─── Data lines ───

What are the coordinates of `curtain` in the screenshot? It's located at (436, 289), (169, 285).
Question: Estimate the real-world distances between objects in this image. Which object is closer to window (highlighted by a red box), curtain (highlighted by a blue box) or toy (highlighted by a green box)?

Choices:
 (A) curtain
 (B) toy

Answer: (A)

───

§ What you have to do
Change every "curtain" in the listing to "drape" and leave all other text untouched.

§ Exercise solution
What are the coordinates of `drape` in the screenshot? It's located at (436, 289), (169, 285).
Question: Estimate the real-world distances between objects in this image. Which object is closer to window (highlighted by a red box), drape (highlighted by a blue box) or toy (highlighted by a green box)?

Choices:
 (A) drape
 (B) toy

Answer: (A)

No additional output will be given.